(Beginning of INPUT DATA)

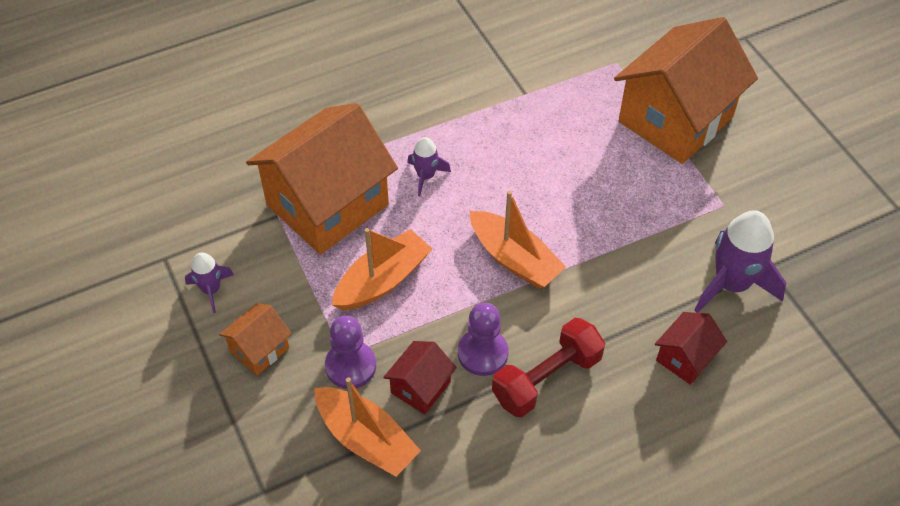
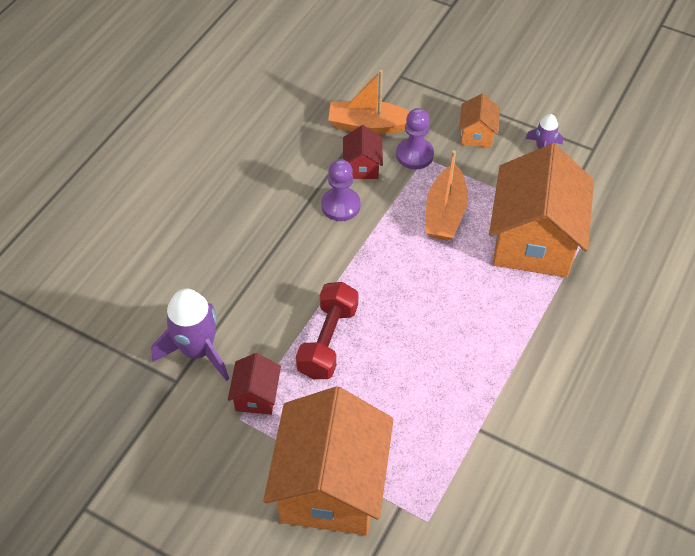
camera: 145 degrees right, 0 degrees up
(426, 176) = (488, 303): purple rocket -> none
(514, 259) = (370, 278): orange boat -> none
(546, 378) = (288, 213): red dumbbell -> red dumbbell (328, 341)
(685, 358) = (203, 276): red house -> red house (256, 395)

(End of INPUT DATA)

PROBLEM: Show the lines above with "none".

SOLUTION BELOW:
(426, 176) = (488, 303): purple rocket -> none
(514, 259) = (370, 278): orange boat -> none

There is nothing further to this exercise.